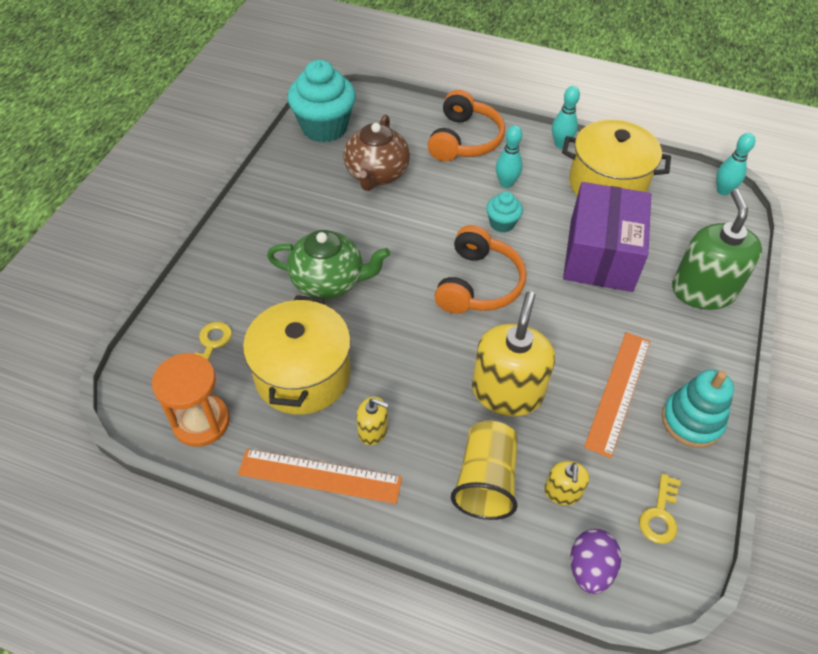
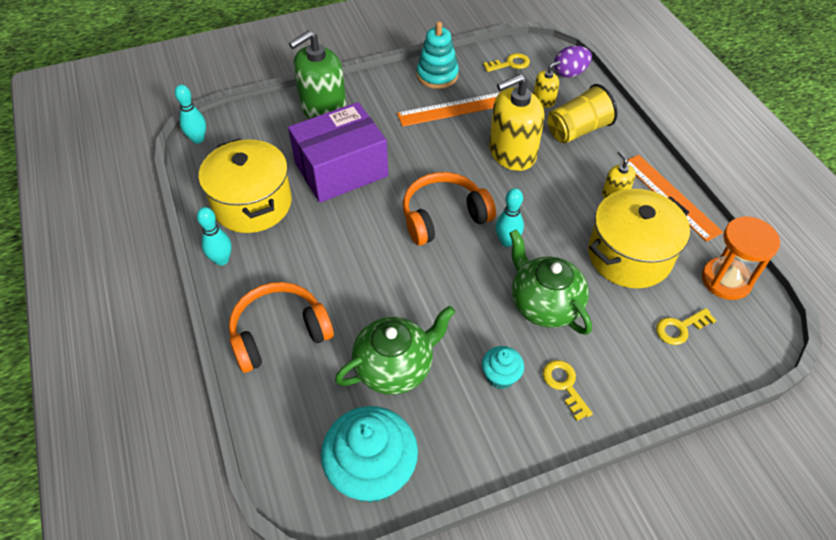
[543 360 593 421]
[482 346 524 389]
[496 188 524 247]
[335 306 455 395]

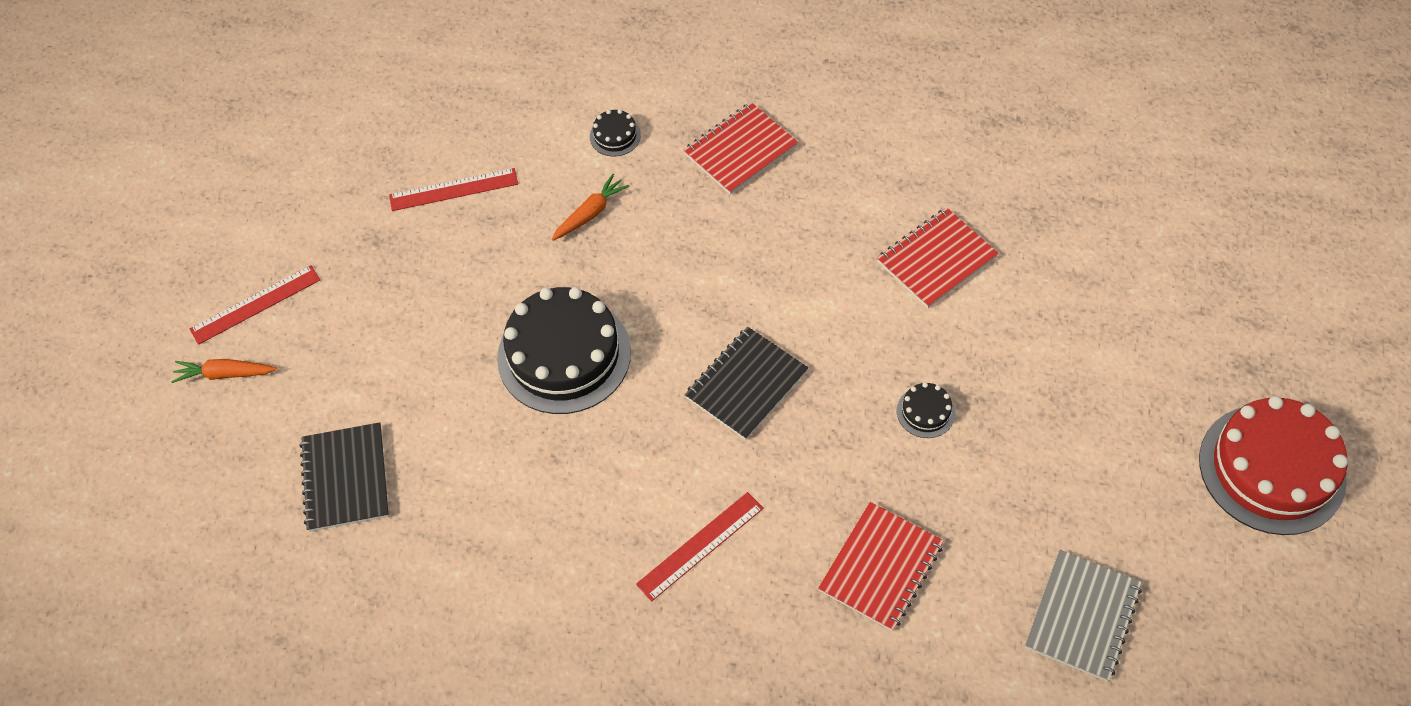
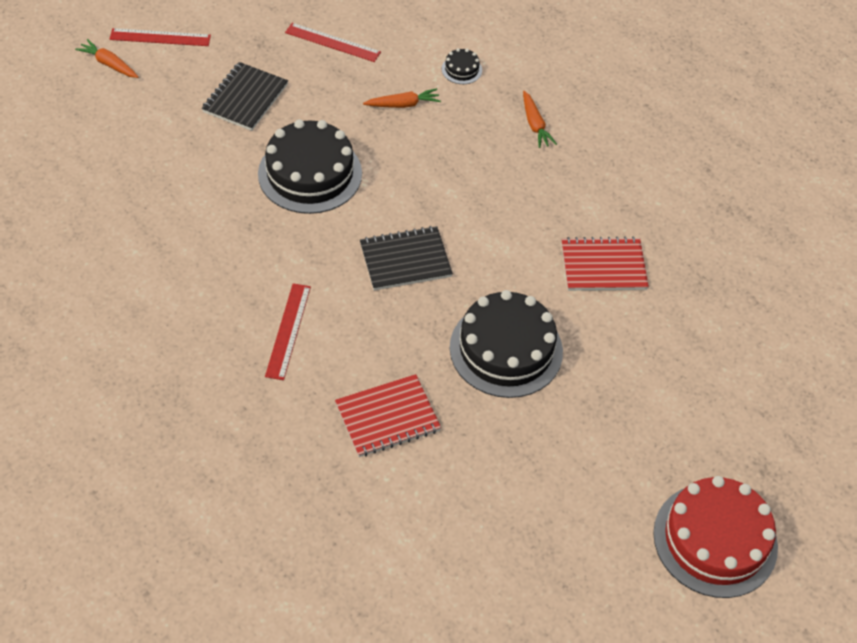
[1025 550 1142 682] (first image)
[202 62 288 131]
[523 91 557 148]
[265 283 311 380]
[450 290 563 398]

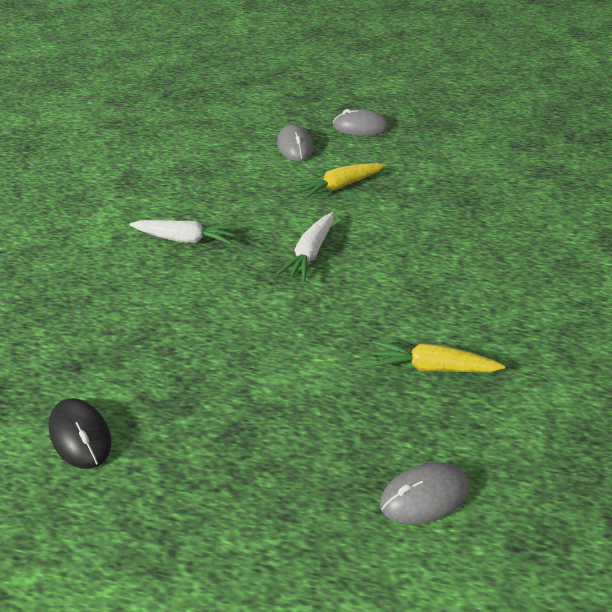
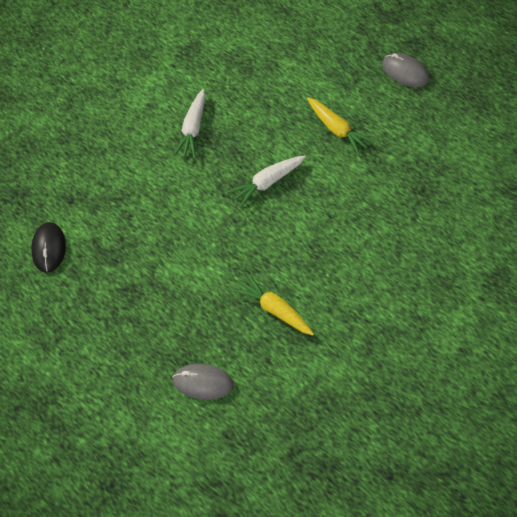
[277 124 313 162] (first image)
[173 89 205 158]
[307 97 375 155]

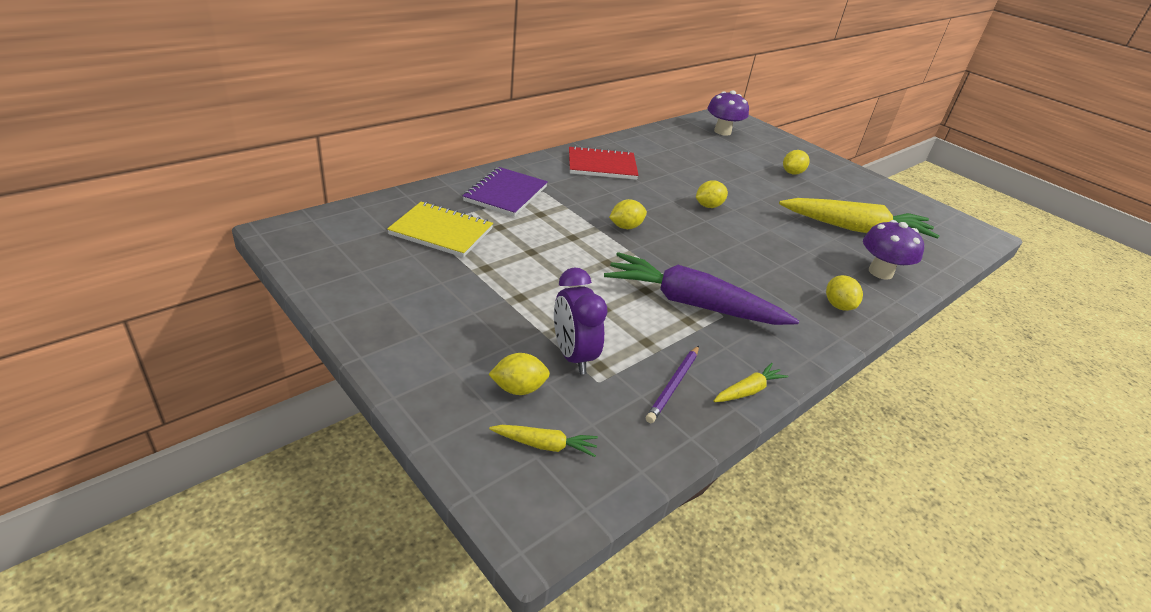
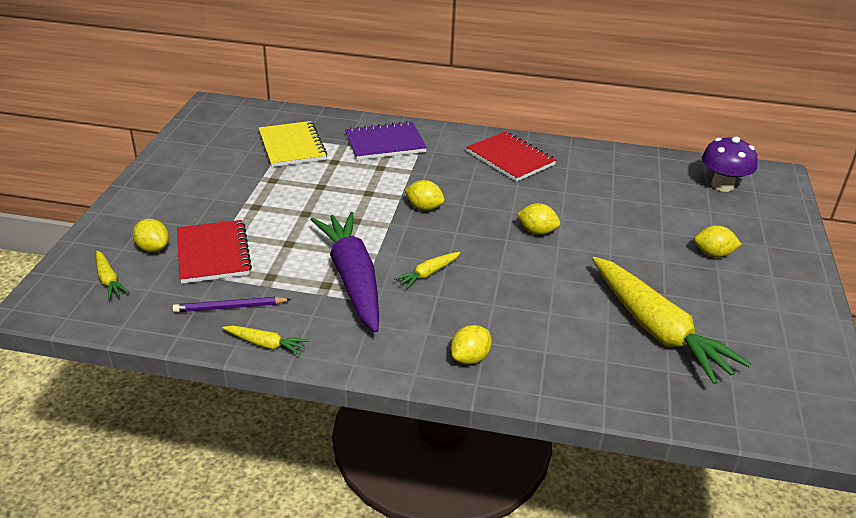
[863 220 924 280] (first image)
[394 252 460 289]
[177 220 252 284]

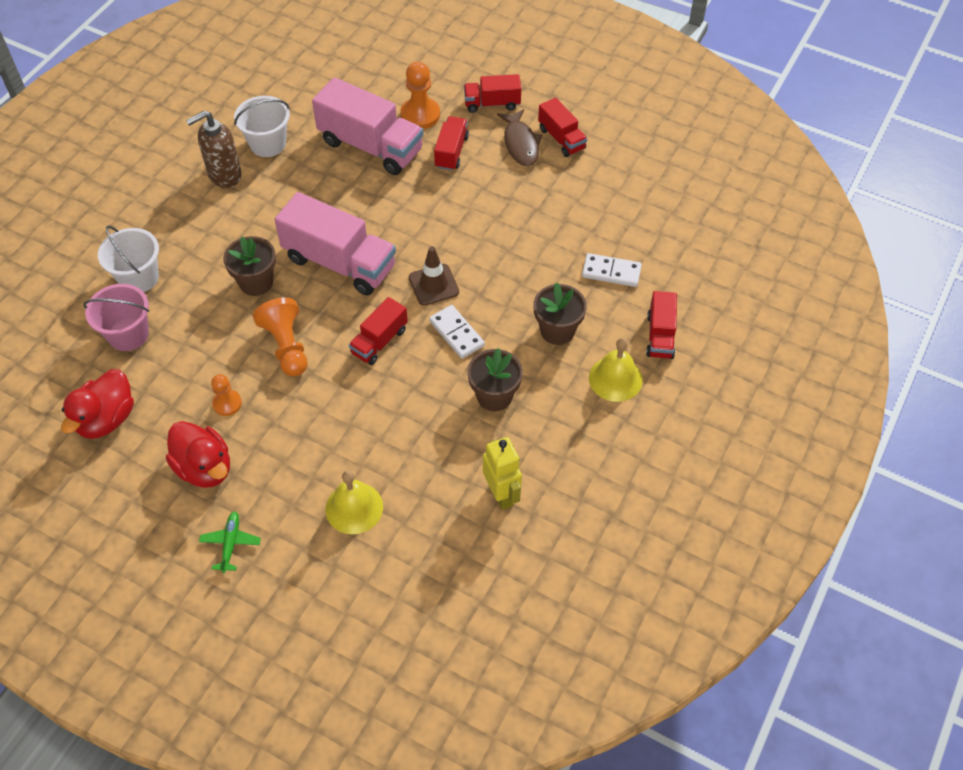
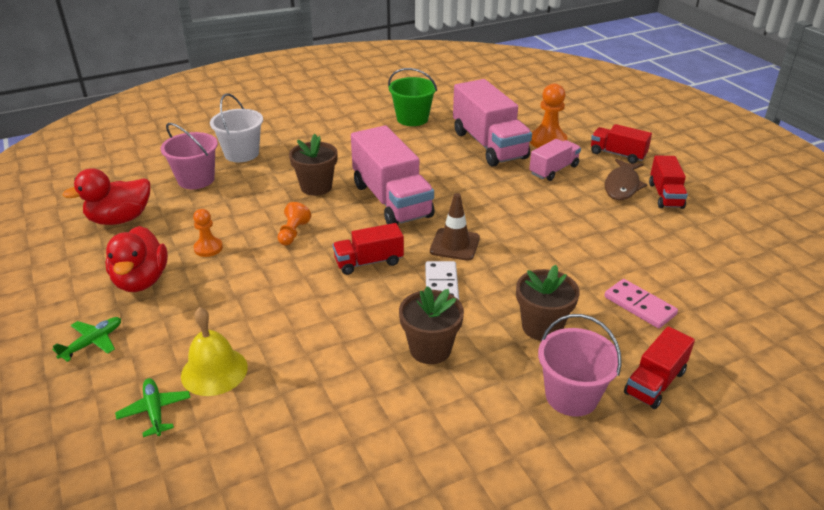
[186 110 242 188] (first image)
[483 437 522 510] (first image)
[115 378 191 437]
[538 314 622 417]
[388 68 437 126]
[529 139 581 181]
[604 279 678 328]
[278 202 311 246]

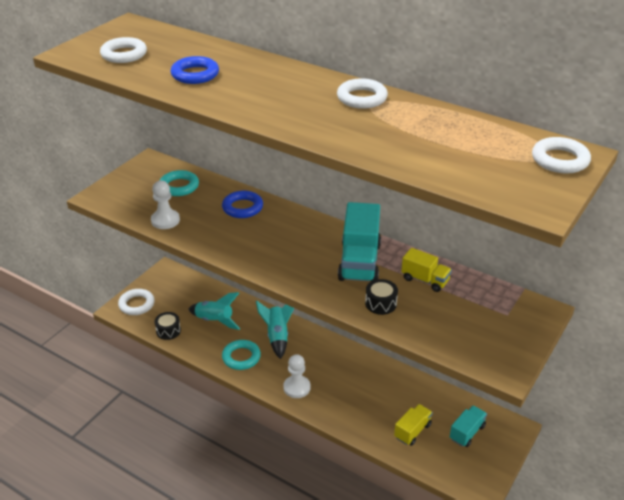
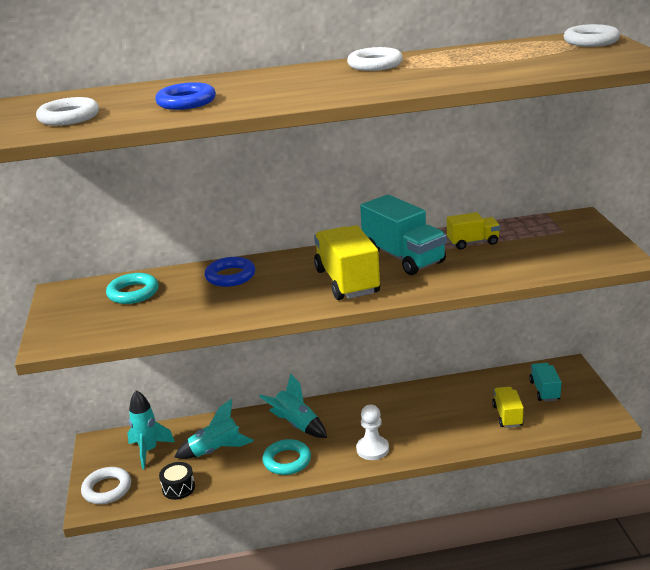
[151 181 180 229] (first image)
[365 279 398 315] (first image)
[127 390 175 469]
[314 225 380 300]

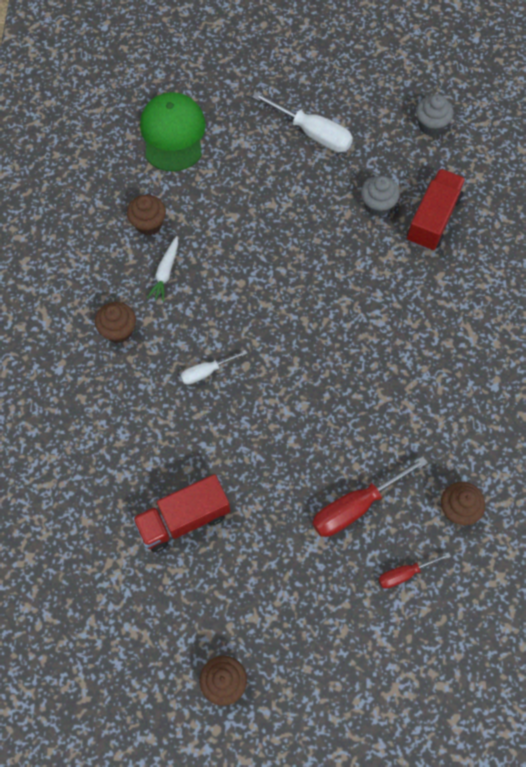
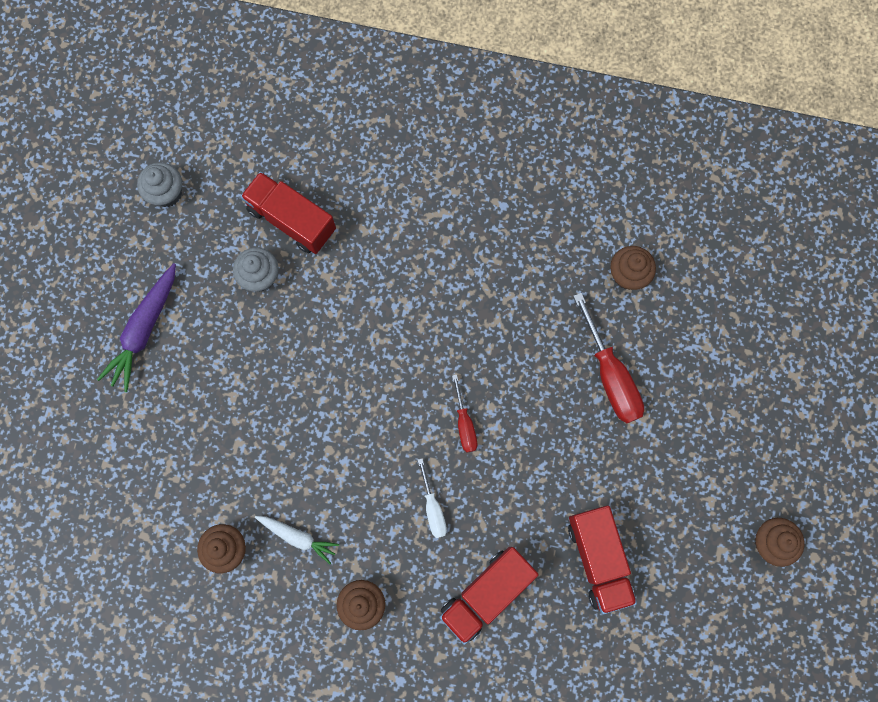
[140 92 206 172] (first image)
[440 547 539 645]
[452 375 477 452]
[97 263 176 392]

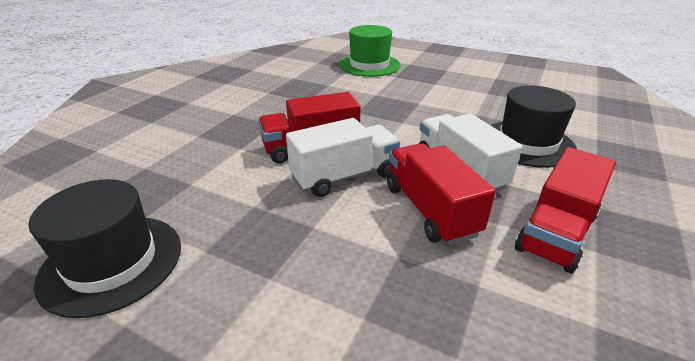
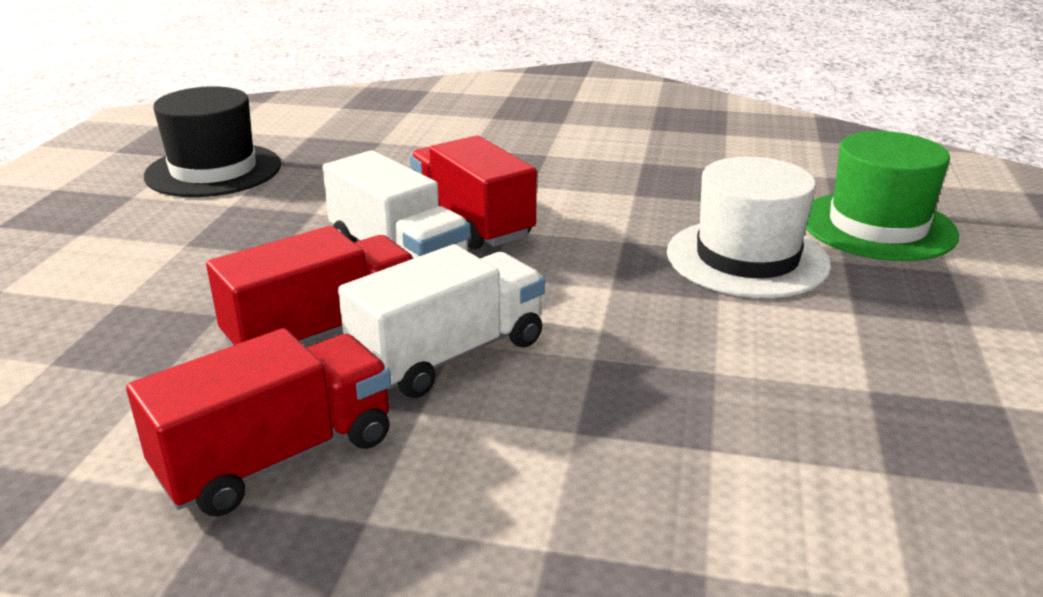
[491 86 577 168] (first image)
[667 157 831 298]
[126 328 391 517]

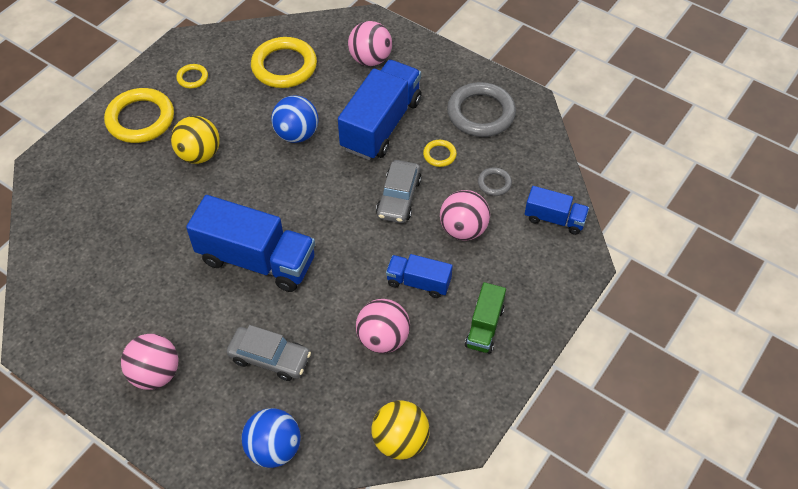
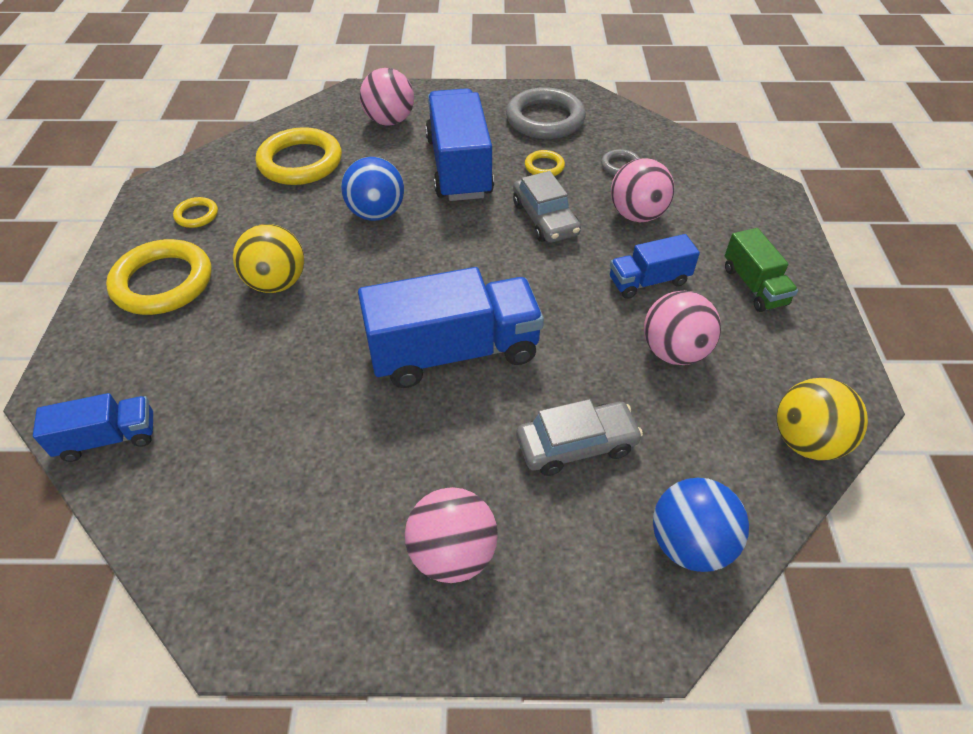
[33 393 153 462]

+ + + + + + +

The copy you produce must hold all the records above exactly and none of their pictures.

Answer section:
[543 360 593 421]
[482 346 524 389]
[496 188 524 247]
[335 306 455 395]

[1025 550 1142 682] (first image)
[202 62 288 131]
[523 91 557 148]
[265 283 311 380]
[450 290 563 398]

[277 124 313 162] (first image)
[173 89 205 158]
[307 97 375 155]

[863 220 924 280] (first image)
[394 252 460 289]
[177 220 252 284]

[186 110 242 188] (first image)
[483 437 522 510] (first image)
[115 378 191 437]
[538 314 622 417]
[388 68 437 126]
[529 139 581 181]
[604 279 678 328]
[278 202 311 246]

[151 181 180 229] (first image)
[365 279 398 315] (first image)
[127 390 175 469]
[314 225 380 300]

[140 92 206 172] (first image)
[440 547 539 645]
[452 375 477 452]
[97 263 176 392]

[491 86 577 168] (first image)
[667 157 831 298]
[126 328 391 517]

[33 393 153 462]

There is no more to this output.